**TASK GOAL:** Return each of the lines below that contains the string "kern".

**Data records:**

++++++

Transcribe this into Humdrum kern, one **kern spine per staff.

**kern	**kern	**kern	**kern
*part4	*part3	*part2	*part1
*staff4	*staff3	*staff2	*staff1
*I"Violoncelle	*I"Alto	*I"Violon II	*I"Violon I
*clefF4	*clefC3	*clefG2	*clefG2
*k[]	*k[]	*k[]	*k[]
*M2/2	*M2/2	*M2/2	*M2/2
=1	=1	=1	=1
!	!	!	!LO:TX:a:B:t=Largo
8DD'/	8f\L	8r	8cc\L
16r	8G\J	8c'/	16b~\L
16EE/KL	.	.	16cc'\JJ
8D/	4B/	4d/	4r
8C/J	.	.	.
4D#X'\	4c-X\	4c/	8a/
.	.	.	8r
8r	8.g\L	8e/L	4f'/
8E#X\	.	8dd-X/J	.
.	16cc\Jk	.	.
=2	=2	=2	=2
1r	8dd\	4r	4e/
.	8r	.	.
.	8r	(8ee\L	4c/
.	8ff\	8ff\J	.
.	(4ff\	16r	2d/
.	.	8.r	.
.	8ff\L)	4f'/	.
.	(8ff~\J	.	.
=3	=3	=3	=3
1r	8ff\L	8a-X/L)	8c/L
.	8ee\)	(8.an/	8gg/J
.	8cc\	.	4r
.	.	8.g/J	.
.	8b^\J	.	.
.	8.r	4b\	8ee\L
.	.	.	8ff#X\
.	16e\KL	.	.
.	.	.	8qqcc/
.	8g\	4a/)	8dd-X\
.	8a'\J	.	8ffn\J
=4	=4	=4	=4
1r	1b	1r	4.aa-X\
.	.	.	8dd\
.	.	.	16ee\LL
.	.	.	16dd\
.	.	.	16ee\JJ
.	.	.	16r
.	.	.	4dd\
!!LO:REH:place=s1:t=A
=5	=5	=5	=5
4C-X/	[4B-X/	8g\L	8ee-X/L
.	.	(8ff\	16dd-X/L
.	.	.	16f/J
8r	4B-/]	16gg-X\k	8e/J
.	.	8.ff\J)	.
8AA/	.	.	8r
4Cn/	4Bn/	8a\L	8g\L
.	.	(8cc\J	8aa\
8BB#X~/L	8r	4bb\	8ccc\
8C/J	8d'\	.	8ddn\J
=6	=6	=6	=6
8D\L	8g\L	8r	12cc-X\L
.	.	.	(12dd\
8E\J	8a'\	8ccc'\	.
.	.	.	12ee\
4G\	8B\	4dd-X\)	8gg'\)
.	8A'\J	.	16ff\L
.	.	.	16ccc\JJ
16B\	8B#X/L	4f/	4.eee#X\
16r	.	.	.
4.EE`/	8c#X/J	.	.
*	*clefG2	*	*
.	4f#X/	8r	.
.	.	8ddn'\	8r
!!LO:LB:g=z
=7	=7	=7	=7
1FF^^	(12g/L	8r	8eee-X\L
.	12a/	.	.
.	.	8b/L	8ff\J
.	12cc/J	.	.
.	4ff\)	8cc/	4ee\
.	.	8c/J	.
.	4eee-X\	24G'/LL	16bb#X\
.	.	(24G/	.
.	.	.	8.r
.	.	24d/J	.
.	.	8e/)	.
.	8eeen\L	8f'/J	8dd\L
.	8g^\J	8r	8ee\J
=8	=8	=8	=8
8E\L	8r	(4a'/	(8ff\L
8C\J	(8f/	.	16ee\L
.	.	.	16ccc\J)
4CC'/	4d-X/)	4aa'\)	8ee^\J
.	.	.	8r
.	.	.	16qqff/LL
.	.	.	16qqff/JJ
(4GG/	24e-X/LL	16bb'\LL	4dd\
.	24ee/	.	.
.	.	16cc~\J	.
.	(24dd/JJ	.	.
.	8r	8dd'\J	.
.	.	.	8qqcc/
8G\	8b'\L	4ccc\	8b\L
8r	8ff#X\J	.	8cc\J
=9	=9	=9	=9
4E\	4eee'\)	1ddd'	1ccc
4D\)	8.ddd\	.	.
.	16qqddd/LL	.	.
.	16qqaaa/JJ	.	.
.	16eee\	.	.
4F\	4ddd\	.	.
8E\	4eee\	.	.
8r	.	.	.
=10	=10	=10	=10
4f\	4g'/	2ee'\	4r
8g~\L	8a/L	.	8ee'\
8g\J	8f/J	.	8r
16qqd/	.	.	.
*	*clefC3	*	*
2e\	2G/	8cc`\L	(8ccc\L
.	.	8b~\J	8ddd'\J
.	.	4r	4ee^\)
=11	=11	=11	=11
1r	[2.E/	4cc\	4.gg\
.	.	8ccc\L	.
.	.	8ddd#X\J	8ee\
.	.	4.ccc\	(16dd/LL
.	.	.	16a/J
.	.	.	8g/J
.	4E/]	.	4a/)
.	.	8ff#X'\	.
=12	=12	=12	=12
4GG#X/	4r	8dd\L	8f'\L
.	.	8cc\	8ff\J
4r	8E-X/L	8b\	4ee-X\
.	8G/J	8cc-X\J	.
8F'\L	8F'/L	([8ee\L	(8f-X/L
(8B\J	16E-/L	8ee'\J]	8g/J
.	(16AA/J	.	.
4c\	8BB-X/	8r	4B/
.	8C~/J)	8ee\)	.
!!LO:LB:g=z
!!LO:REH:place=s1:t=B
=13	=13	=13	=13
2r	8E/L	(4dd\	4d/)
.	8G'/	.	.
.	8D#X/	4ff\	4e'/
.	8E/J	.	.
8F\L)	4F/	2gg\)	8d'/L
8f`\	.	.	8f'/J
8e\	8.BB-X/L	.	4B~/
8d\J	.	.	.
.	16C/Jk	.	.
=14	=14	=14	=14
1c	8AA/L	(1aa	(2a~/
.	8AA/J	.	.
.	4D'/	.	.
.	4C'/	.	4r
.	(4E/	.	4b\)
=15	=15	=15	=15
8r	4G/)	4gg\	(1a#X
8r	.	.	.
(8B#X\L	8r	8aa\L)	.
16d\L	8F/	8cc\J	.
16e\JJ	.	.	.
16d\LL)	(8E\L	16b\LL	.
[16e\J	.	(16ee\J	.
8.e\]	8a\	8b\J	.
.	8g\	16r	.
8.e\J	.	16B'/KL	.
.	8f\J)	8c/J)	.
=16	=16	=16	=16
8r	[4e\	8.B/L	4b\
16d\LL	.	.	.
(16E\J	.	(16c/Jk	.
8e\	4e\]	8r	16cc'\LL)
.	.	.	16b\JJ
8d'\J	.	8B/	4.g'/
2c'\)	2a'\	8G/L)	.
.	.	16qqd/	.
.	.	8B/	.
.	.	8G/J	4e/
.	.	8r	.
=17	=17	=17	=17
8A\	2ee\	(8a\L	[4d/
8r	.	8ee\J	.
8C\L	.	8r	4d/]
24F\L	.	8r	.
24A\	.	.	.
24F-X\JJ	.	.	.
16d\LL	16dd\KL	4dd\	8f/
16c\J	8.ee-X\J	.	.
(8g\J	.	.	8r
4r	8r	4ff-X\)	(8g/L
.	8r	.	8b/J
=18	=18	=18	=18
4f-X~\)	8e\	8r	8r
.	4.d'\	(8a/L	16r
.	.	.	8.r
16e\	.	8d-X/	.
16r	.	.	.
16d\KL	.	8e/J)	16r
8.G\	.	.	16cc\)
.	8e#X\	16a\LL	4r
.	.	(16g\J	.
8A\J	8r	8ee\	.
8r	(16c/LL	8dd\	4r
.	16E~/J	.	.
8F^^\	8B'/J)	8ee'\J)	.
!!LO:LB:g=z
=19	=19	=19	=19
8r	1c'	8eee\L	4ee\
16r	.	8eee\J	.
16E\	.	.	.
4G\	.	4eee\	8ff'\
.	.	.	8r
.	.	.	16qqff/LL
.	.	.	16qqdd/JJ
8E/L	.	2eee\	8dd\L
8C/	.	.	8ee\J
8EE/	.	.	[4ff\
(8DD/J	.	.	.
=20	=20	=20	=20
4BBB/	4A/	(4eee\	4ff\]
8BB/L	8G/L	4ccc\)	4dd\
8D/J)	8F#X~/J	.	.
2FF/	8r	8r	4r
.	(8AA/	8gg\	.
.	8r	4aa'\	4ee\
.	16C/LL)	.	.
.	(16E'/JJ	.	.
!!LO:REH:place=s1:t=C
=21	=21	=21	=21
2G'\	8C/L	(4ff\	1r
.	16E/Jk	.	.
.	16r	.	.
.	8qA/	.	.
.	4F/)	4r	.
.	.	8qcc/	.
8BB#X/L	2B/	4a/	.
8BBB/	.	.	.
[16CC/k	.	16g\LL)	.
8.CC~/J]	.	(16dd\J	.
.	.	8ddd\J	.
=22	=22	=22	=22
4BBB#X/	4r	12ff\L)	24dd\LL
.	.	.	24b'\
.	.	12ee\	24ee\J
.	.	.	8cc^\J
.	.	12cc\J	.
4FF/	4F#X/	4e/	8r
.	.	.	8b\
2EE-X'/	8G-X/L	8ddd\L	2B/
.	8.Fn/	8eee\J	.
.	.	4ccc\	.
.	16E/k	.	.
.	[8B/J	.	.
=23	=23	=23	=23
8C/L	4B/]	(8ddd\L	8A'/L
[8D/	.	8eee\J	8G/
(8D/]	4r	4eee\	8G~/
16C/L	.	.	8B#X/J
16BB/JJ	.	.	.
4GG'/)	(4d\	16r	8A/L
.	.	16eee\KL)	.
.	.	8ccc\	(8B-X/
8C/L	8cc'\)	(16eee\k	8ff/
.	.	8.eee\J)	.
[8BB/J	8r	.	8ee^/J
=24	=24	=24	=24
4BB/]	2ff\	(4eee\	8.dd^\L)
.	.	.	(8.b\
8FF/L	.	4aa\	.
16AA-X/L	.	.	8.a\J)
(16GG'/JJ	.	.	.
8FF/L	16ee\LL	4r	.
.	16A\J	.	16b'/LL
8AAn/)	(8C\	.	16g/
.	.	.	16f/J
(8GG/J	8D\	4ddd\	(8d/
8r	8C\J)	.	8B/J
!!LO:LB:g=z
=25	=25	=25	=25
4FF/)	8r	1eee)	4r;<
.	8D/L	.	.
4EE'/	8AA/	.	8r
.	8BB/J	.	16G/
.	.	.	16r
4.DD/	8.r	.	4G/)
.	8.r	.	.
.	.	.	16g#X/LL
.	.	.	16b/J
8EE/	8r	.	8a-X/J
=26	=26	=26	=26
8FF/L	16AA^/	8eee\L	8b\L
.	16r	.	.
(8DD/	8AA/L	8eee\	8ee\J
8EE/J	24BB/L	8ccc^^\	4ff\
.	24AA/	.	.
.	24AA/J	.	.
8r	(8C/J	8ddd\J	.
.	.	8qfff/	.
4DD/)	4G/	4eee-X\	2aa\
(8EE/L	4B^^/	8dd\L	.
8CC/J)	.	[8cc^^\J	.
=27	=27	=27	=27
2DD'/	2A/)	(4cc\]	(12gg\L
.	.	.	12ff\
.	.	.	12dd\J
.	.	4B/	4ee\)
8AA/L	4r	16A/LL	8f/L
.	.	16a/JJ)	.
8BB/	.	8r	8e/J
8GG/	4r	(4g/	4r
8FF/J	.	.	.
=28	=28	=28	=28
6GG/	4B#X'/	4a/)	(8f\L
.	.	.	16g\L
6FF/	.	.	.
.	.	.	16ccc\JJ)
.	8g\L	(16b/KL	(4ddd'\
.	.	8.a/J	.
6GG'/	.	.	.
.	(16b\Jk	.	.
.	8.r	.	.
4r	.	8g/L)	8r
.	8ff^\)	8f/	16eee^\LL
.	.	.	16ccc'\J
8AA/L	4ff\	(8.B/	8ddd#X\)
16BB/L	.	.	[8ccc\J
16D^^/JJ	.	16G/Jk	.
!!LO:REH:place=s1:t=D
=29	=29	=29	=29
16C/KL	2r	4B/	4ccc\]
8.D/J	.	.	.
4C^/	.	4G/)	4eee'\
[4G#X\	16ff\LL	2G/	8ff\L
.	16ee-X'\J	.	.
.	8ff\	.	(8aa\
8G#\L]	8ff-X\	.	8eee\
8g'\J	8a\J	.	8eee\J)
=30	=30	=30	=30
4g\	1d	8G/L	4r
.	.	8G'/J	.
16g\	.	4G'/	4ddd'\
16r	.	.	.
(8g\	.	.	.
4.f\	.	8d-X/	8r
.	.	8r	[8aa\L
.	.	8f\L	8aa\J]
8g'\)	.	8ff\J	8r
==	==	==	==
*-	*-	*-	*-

++++++

**CORRECT ANSWER:**
Transcribe this into Humdrum kern, one **kern spine per staff.
**kern	**kern	**kern	**kern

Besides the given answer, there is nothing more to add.